* DESCRIPTION OF THE TASK
Copy the lines below word for word, skipping any image.

* GIVEN DATA
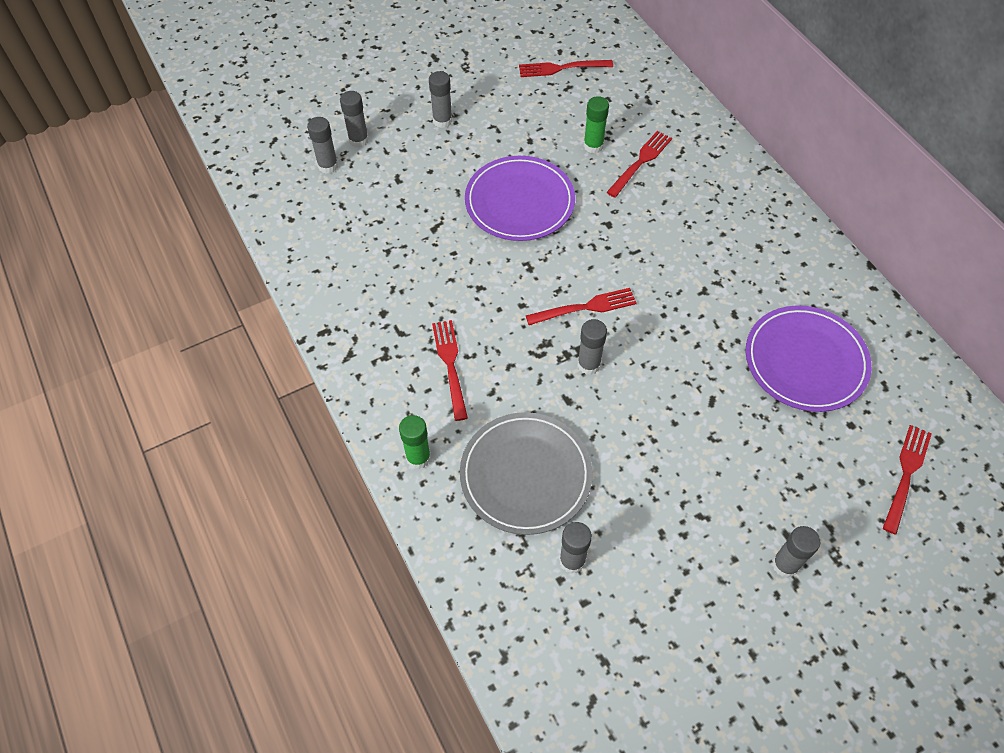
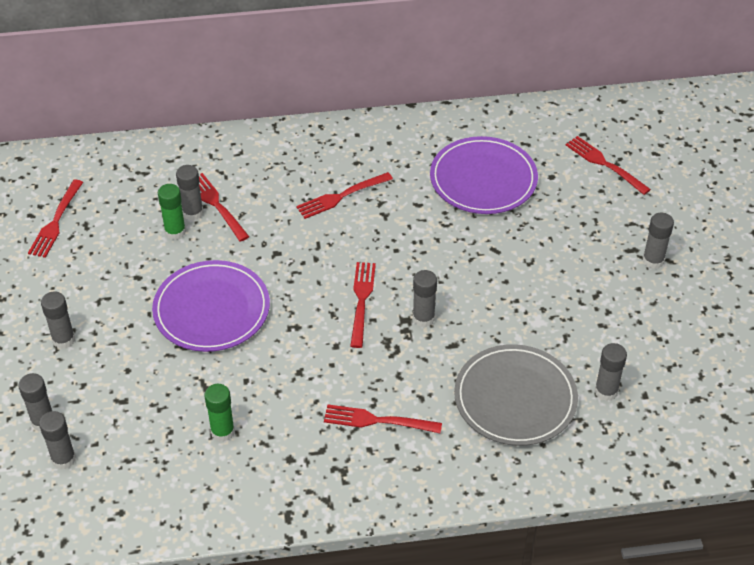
camera: 70 degrees left, 10 degrees down
(418, 457) = (467, 473): green glue stick -> green glue stick (222, 431)
(622, 149) = (193, 213): none -> grey glue stick
(707, 249) = (341, 196): none -> red fork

* EXPECTED ANSWER
camera: 70 degrees left, 10 degrees down
(418, 457) = (467, 473): green glue stick -> green glue stick (222, 431)
(622, 149) = (193, 213): none -> grey glue stick
(707, 249) = (341, 196): none -> red fork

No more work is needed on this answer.